- **EXERCISE PROMPT**
Somewhere below, one line contains "(524, 310) = (427, 258): blue" and a later line contains "camera: 25 degrees left, 15 degrees down". Output those two lines and everything between them exactly, and nothing else.

"""

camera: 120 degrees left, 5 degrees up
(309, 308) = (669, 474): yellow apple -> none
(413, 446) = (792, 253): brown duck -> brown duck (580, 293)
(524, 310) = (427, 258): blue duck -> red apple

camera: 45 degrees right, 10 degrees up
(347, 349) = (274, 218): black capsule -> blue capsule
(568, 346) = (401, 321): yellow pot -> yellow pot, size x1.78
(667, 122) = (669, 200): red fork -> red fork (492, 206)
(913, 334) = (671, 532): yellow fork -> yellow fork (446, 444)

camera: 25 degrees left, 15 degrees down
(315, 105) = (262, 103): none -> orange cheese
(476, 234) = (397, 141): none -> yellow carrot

"""
"""

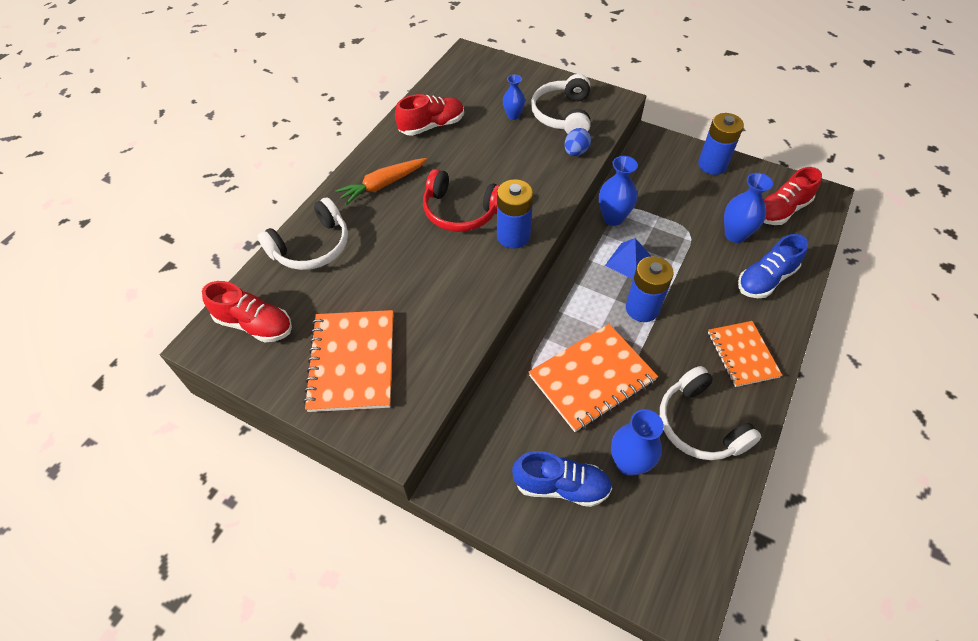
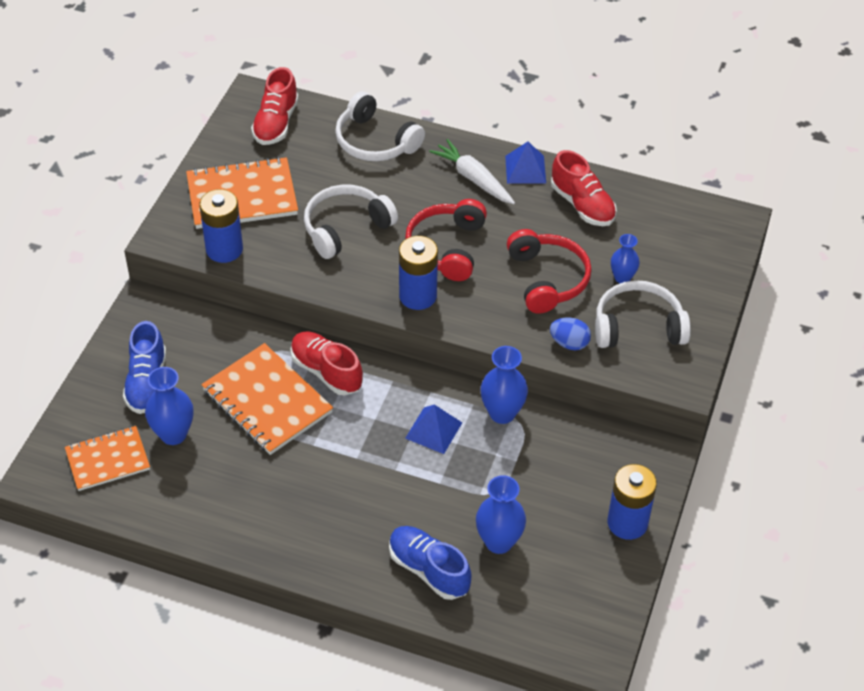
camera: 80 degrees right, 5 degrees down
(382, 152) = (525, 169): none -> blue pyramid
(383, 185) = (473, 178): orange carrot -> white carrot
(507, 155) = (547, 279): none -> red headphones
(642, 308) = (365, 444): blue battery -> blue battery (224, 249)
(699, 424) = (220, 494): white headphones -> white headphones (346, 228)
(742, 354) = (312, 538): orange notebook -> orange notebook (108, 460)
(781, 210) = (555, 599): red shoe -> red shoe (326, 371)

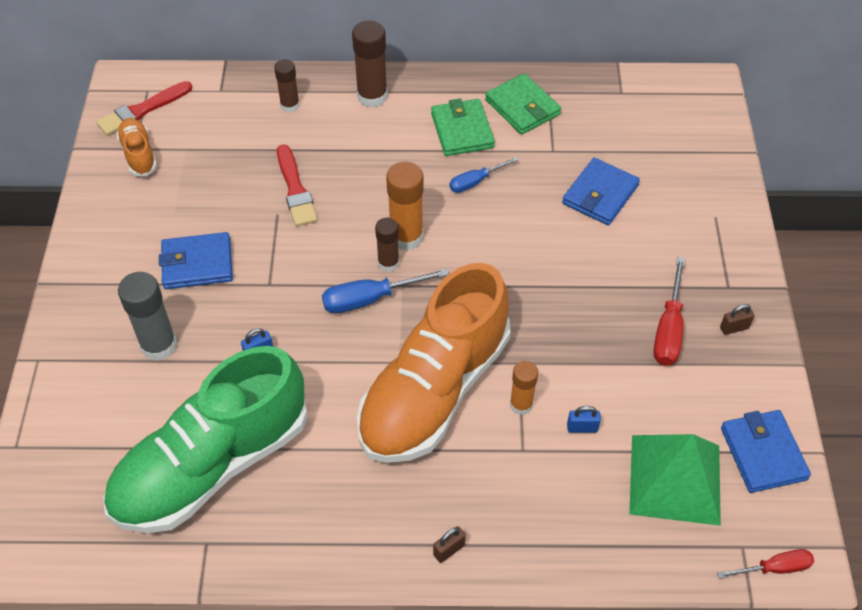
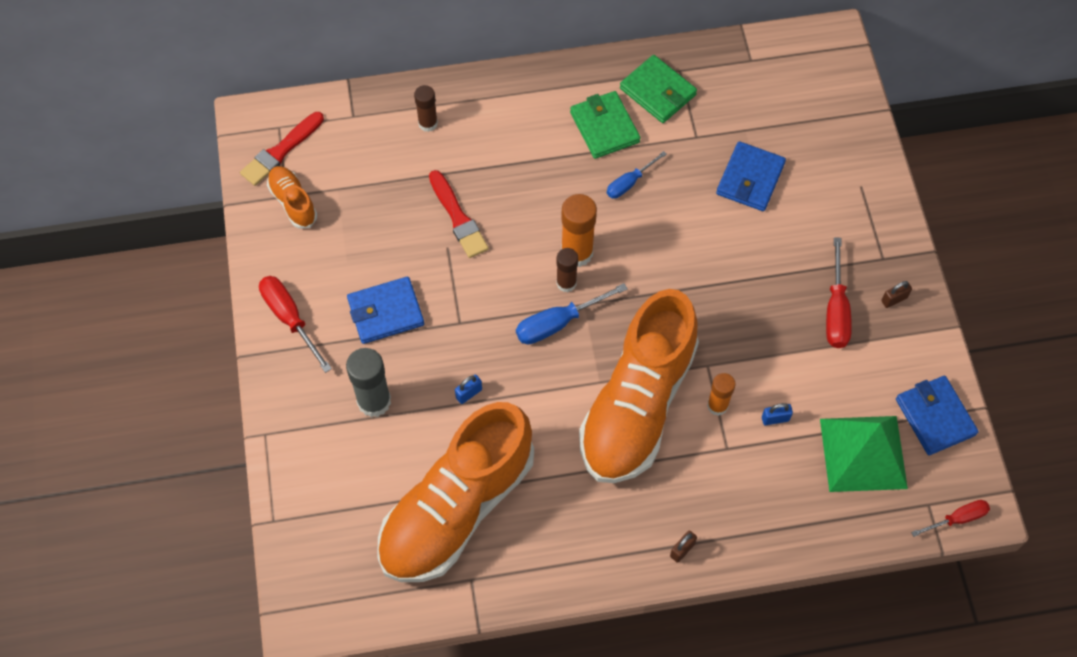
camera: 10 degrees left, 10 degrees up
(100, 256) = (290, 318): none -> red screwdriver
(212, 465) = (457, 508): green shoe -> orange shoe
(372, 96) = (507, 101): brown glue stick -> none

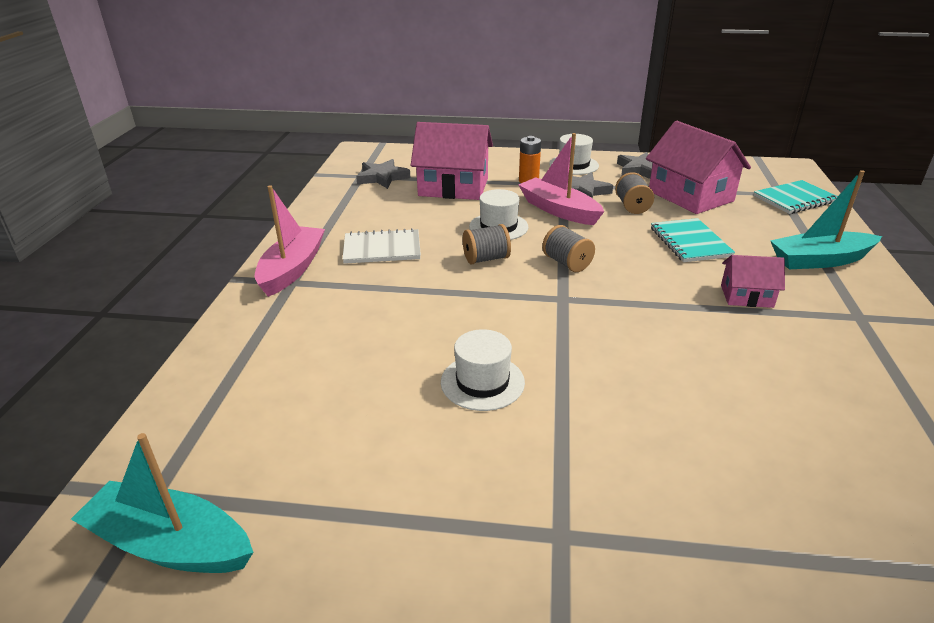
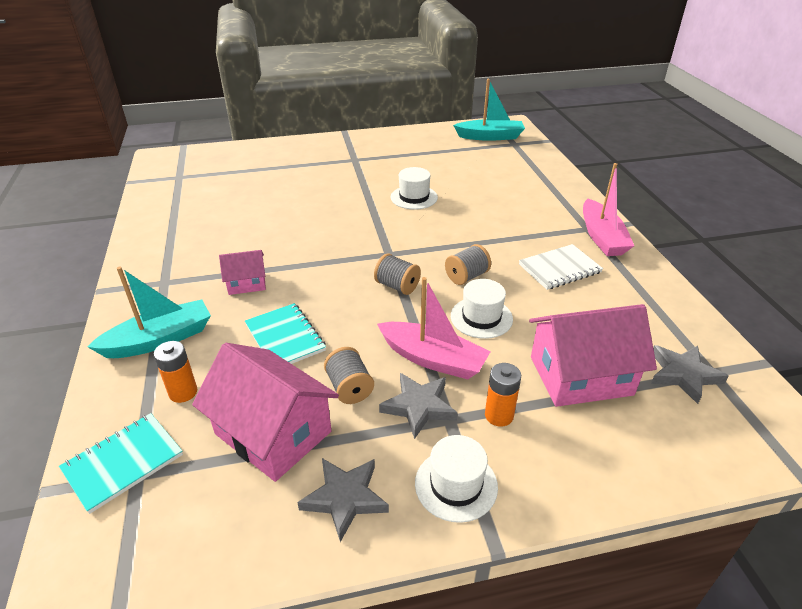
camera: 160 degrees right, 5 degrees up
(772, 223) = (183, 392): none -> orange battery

"""
"""

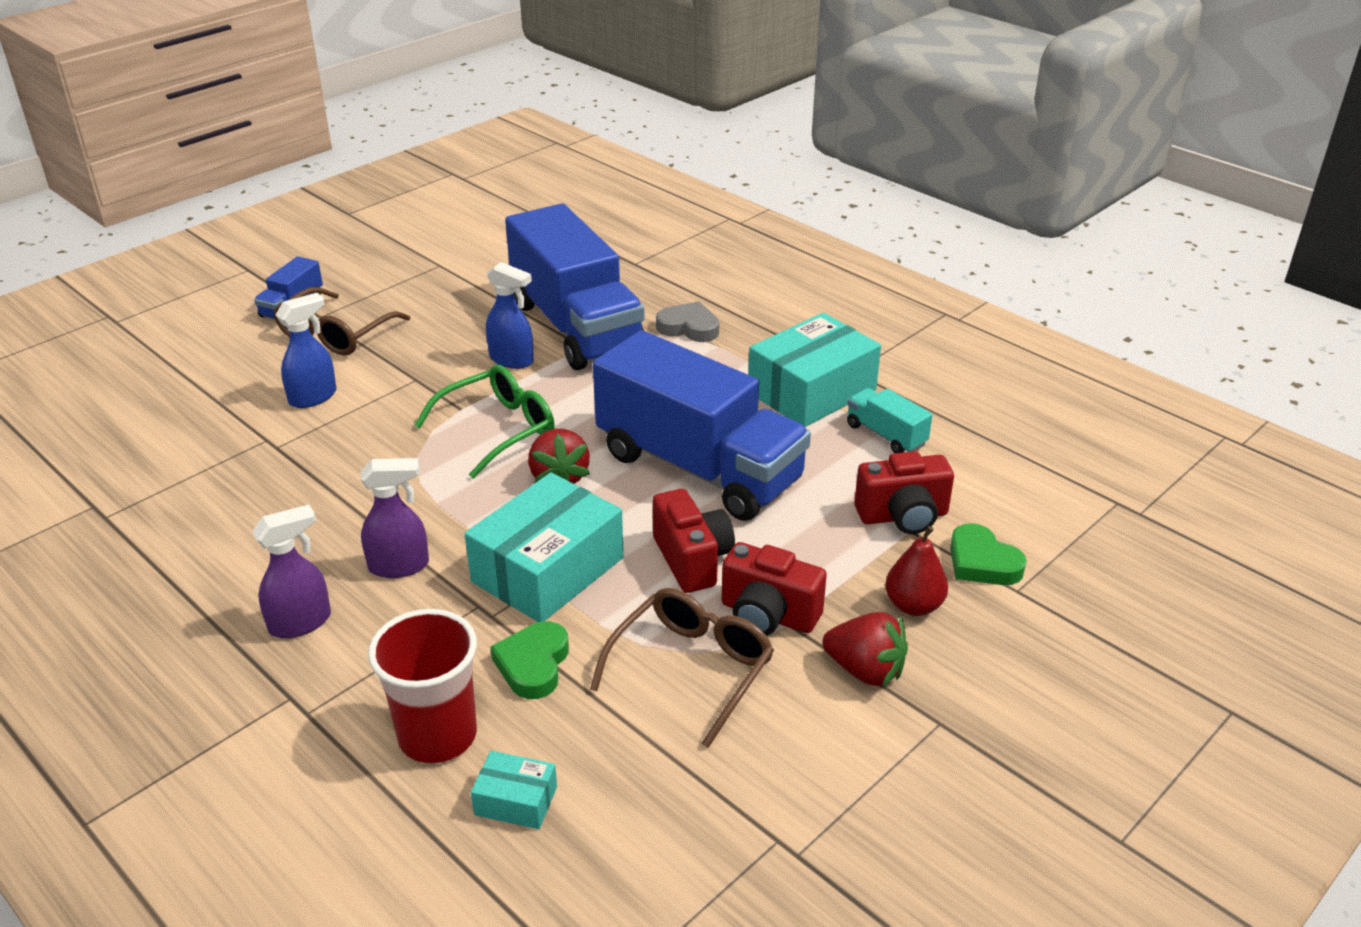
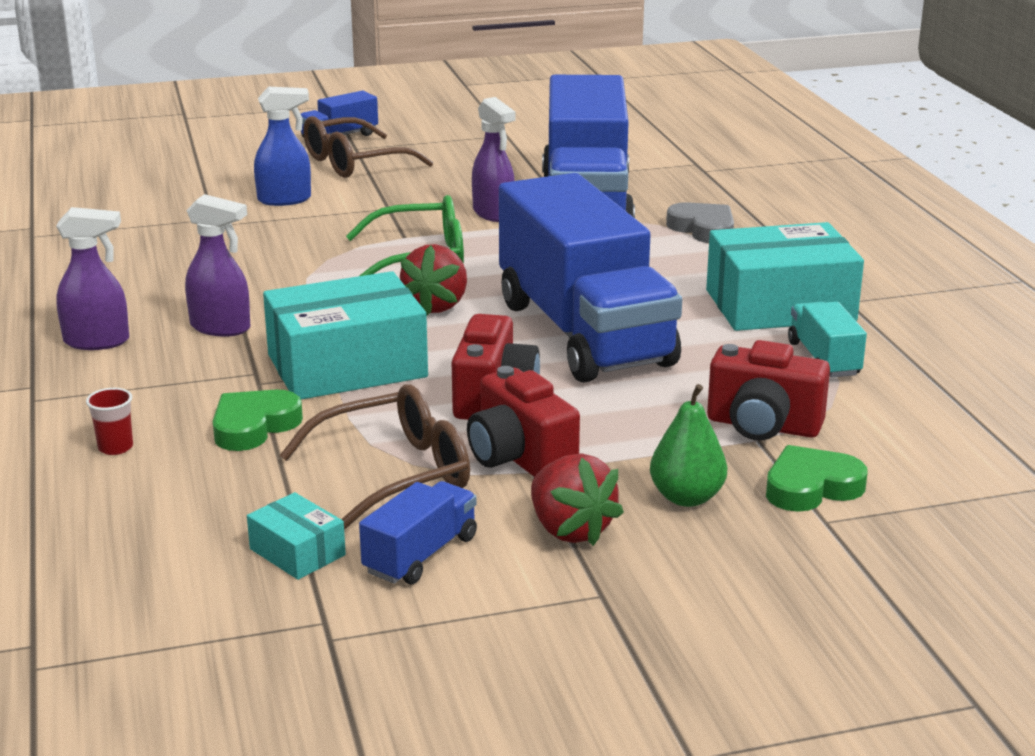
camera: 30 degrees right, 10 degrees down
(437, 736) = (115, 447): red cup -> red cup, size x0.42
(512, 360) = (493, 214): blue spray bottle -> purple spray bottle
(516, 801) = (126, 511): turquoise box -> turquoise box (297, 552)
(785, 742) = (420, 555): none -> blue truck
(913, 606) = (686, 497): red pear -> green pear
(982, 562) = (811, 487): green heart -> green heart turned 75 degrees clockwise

"""

- **REPLY TO THE TASK**
(524, 310) = (427, 258): blue duck -> red apple

camera: 45 degrees right, 10 degrees up
(347, 349) = (274, 218): black capsule -> blue capsule
(568, 346) = (401, 321): yellow pot -> yellow pot, size x1.78
(667, 122) = (669, 200): red fork -> red fork (492, 206)
(913, 334) = (671, 532): yellow fork -> yellow fork (446, 444)

camera: 25 degrees left, 15 degrees down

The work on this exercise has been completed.